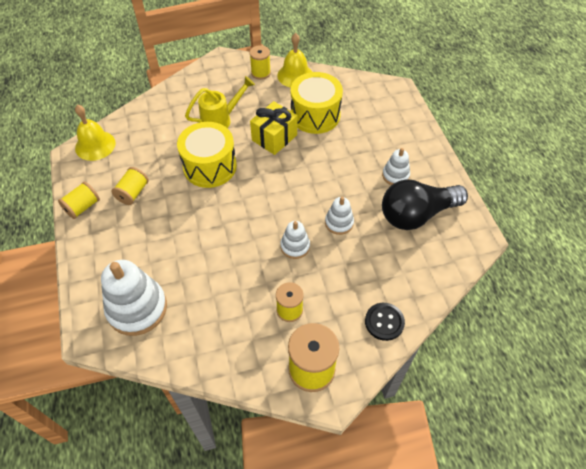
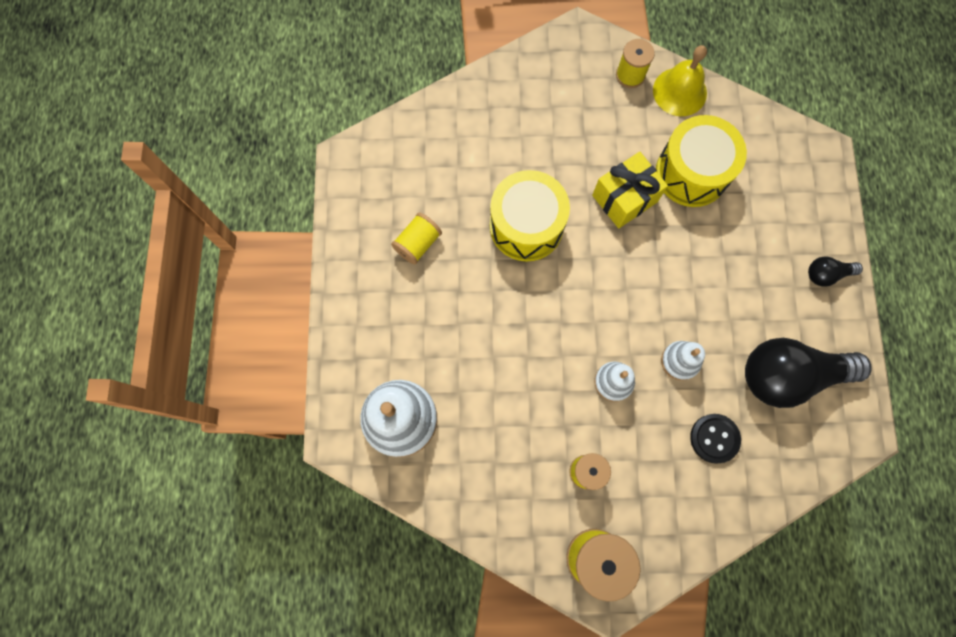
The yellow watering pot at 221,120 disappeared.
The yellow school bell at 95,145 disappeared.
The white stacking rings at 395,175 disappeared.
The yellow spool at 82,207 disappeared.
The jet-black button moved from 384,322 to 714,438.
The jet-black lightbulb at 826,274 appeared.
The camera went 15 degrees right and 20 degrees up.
——————————
• _WORK REQUEST_
What is needed is one number: how many lines of the records above contain the word "disappeared".

• _RESPONSE AREA_
4